[Before-and-after change data]
***

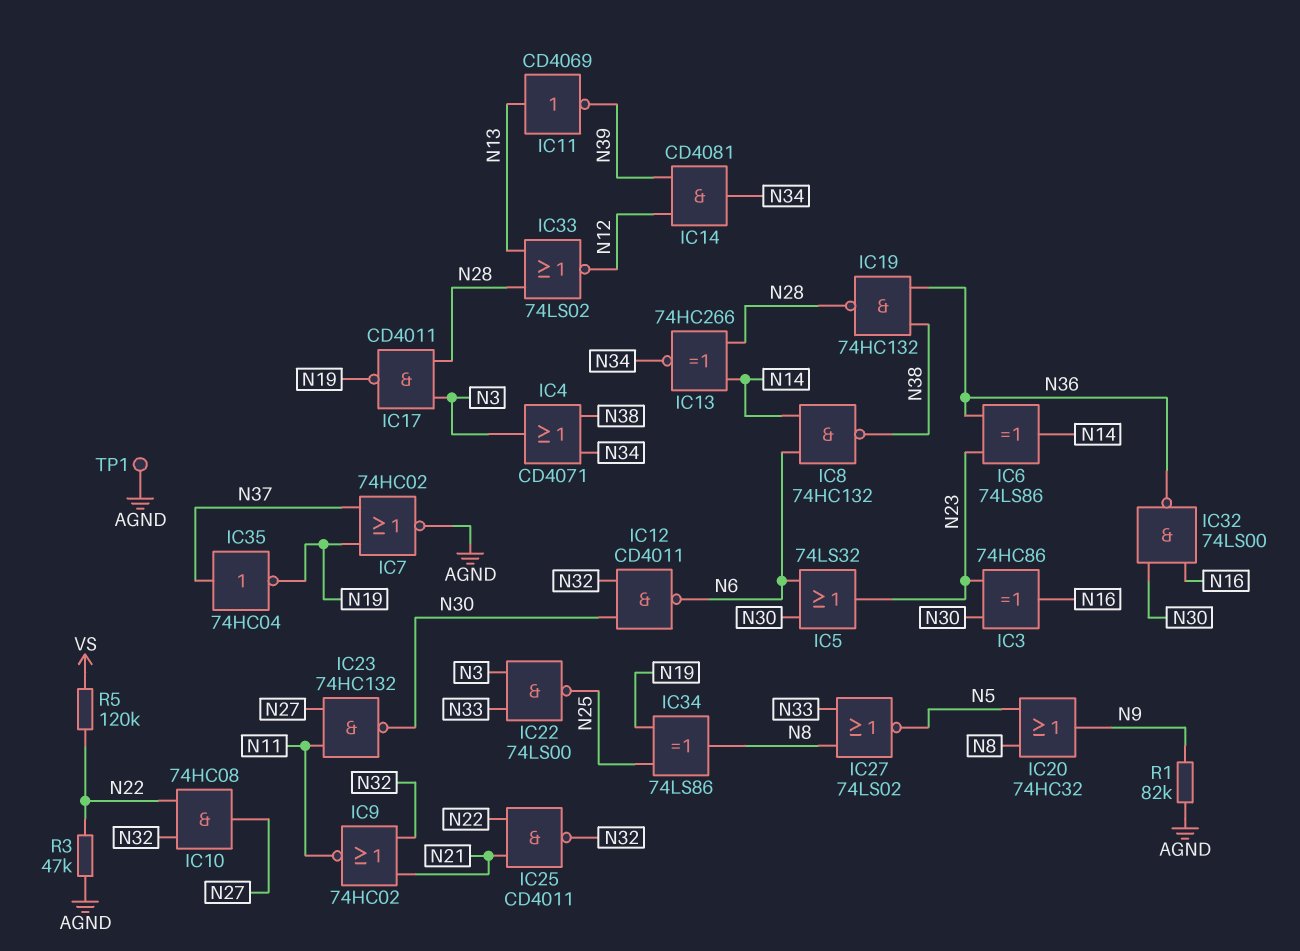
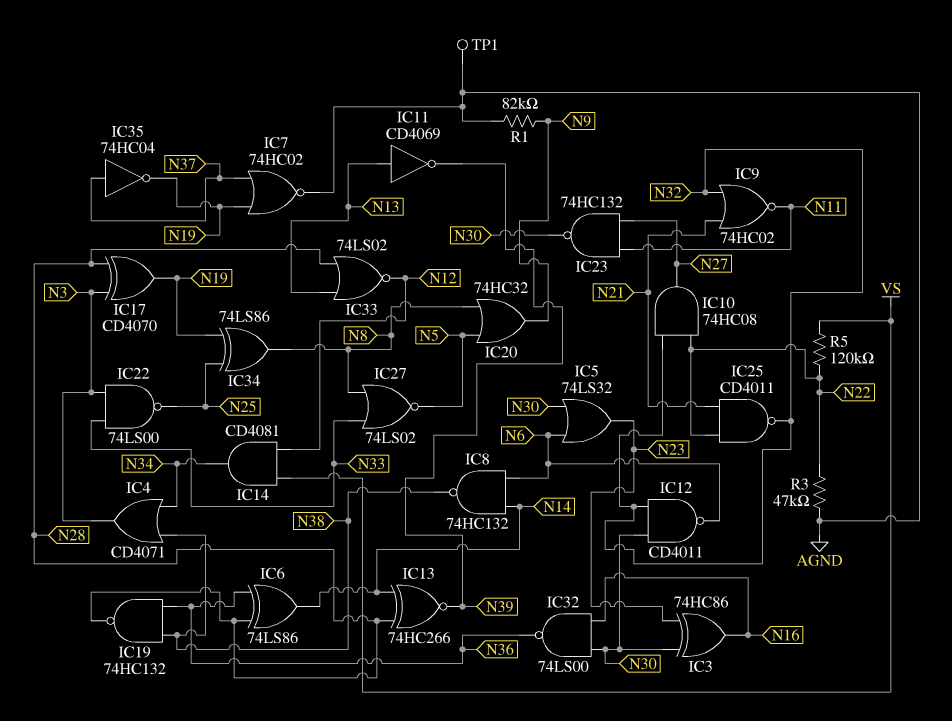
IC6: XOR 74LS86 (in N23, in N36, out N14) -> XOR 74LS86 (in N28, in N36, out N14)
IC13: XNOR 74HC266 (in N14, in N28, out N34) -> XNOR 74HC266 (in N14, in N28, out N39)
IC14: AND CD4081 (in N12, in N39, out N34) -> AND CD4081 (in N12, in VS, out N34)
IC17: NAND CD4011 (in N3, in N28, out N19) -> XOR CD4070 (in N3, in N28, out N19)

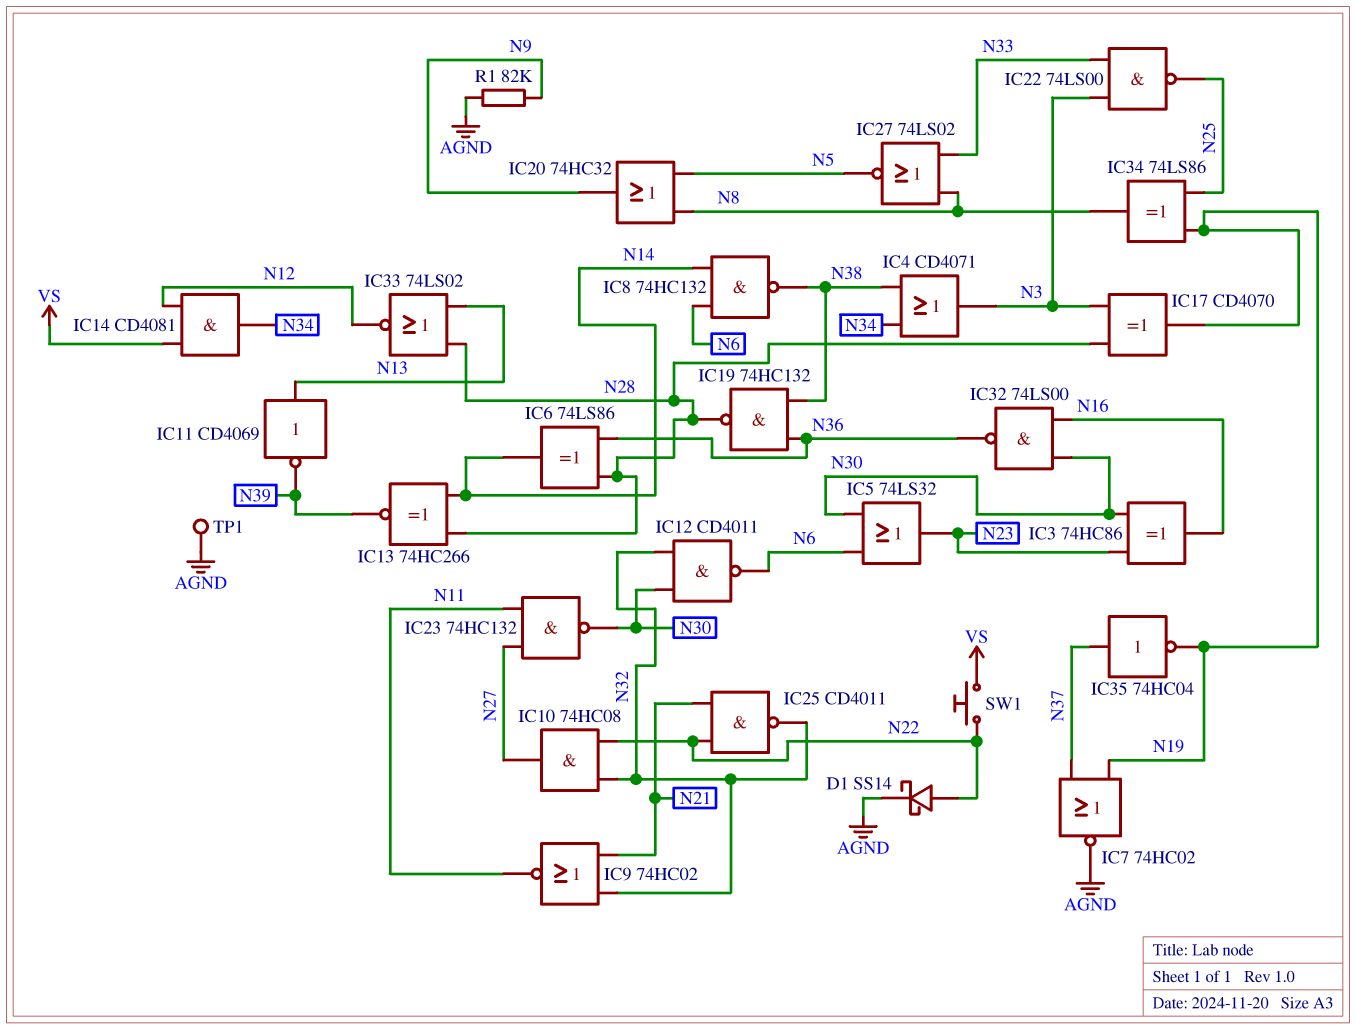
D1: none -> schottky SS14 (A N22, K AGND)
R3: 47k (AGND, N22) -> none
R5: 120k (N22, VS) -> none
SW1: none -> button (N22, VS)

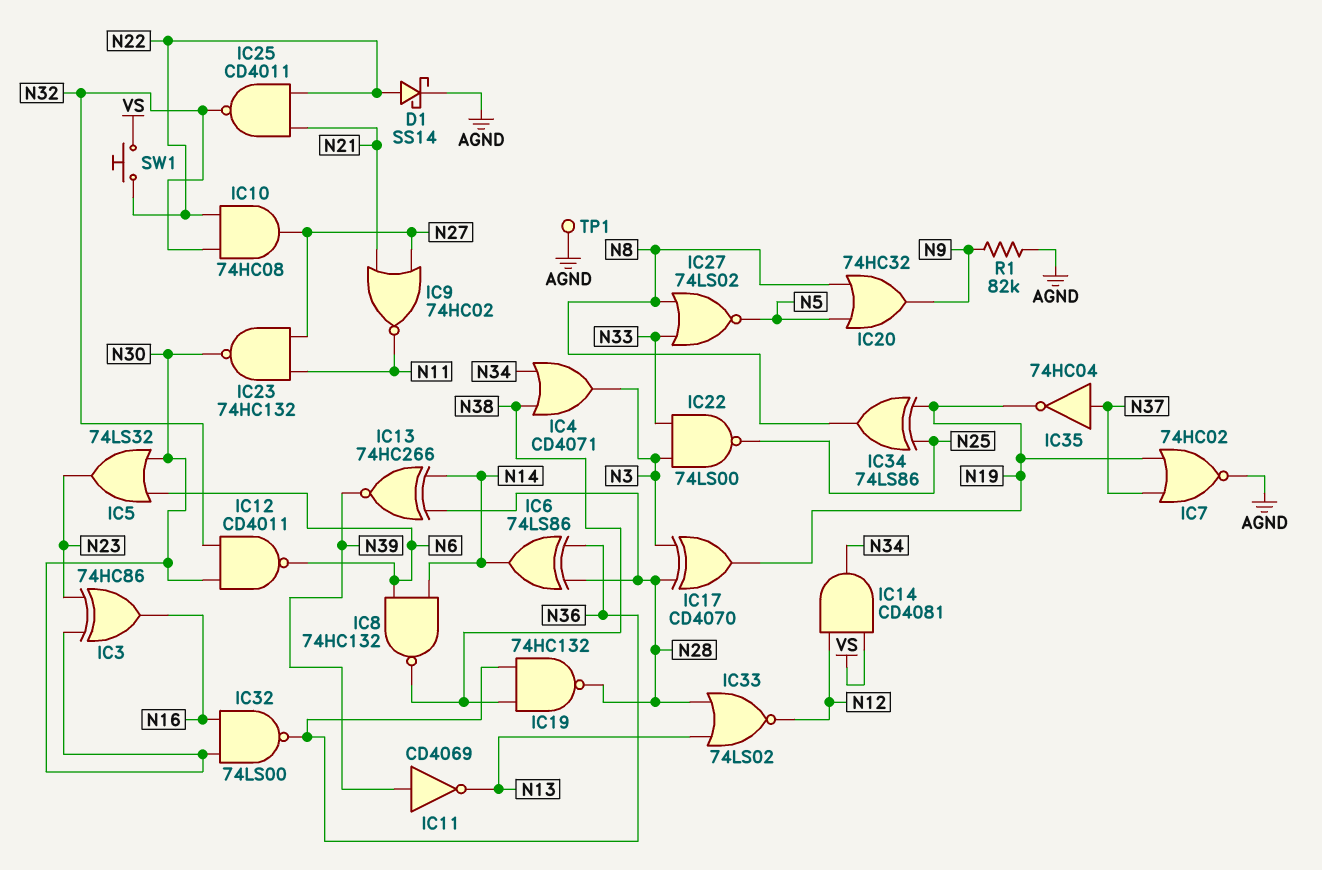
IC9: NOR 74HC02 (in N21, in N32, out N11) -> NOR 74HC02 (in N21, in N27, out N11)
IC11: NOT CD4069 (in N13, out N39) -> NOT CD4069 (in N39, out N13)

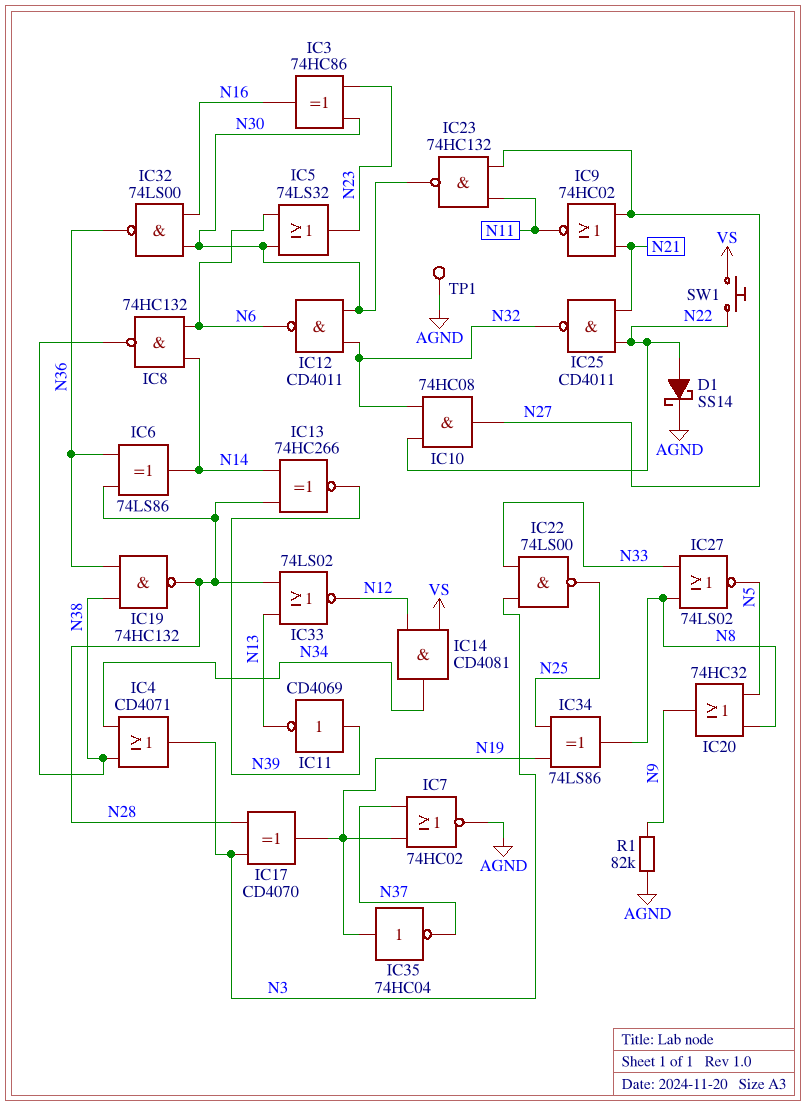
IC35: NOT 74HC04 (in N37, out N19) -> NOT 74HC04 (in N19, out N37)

***

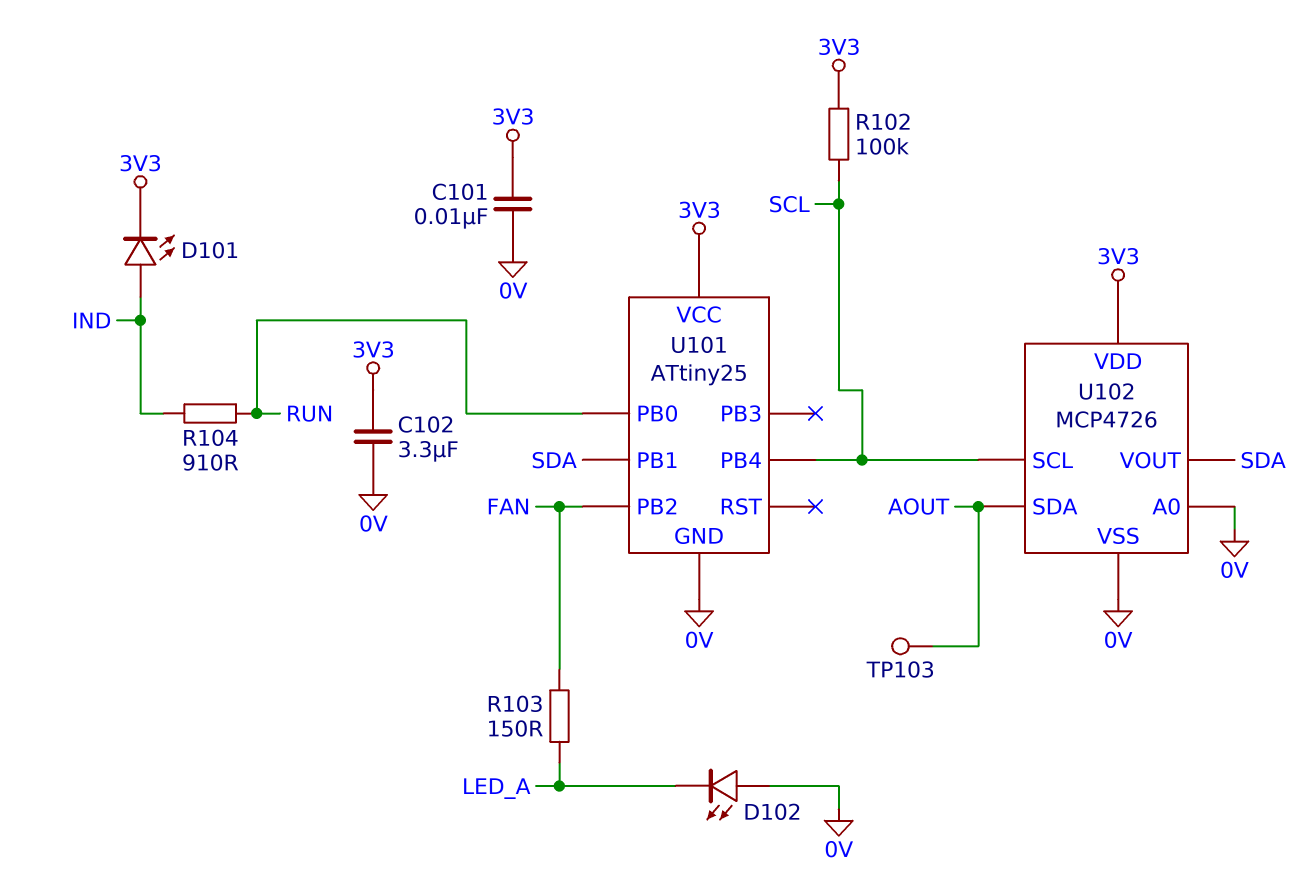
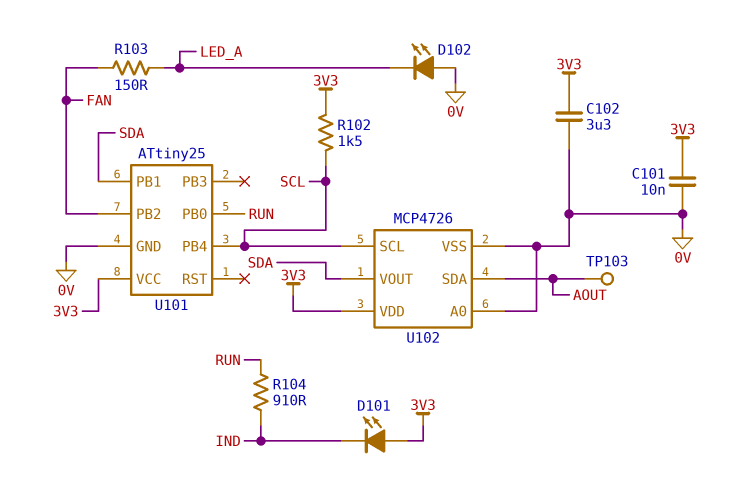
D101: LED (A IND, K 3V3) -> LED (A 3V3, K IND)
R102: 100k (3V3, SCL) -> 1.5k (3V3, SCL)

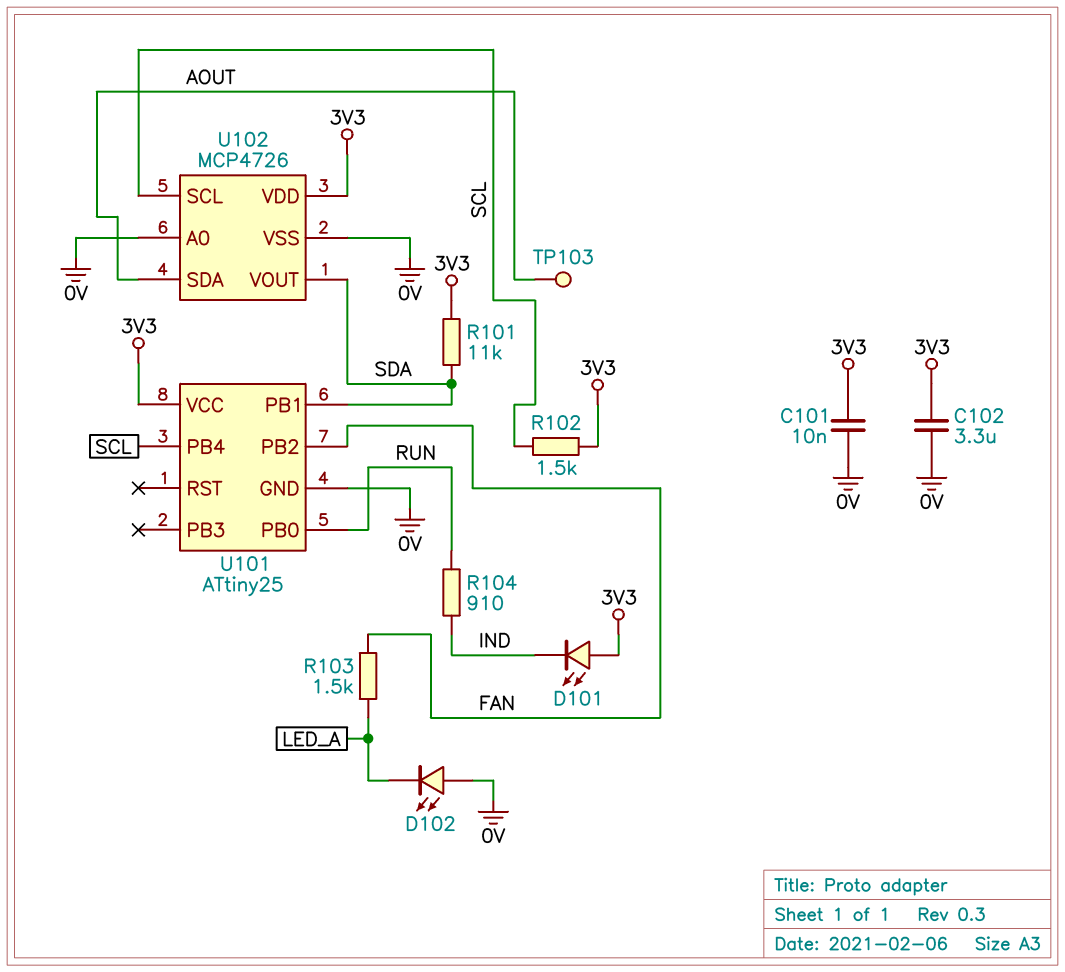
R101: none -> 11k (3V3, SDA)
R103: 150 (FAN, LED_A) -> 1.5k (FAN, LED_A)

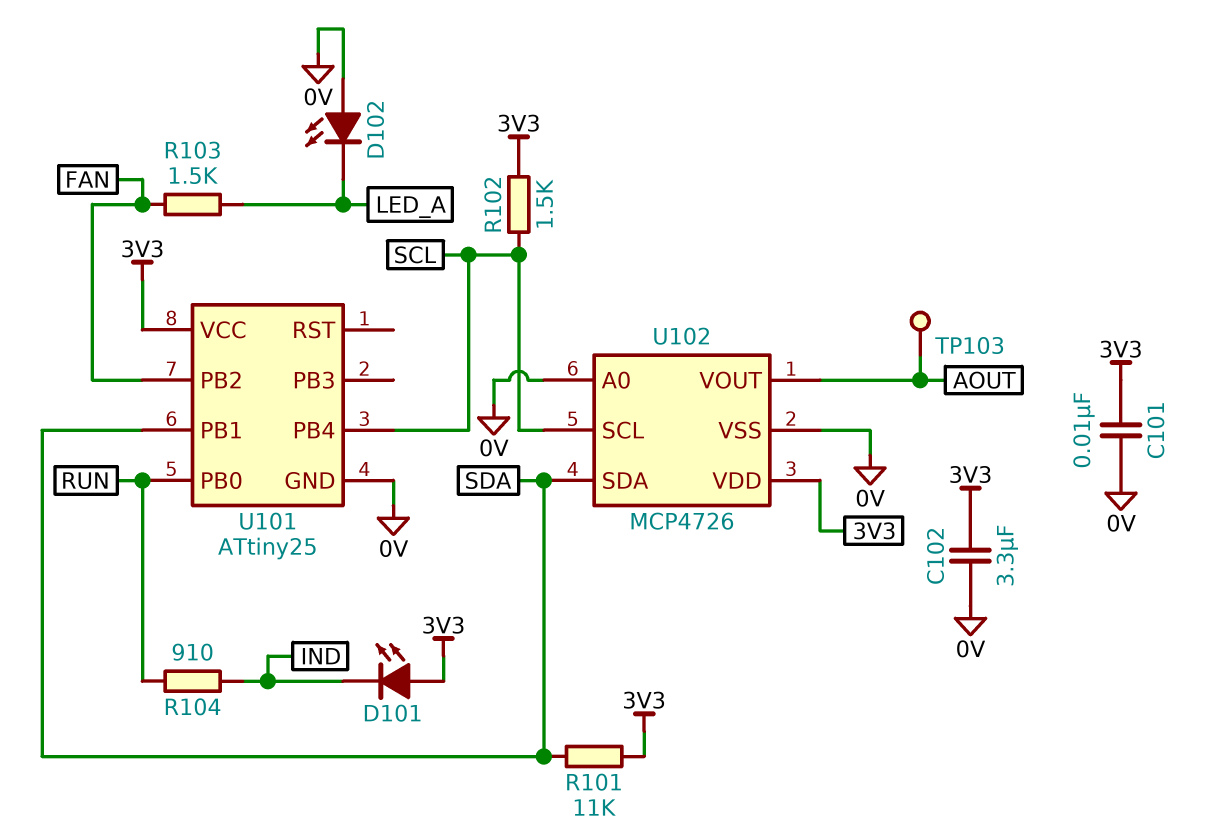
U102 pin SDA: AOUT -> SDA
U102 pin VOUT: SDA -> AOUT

***

Goal of the exercise – Select every line above that contains the word "none", and copy it.

Task solution –
D1: none -> schottky SS14 (A N22, K AGND)
R3: 47k (AGND, N22) -> none
R5: 120k (N22, VS) -> none
SW1: none -> button (N22, VS)
R101: none -> 11k (3V3, SDA)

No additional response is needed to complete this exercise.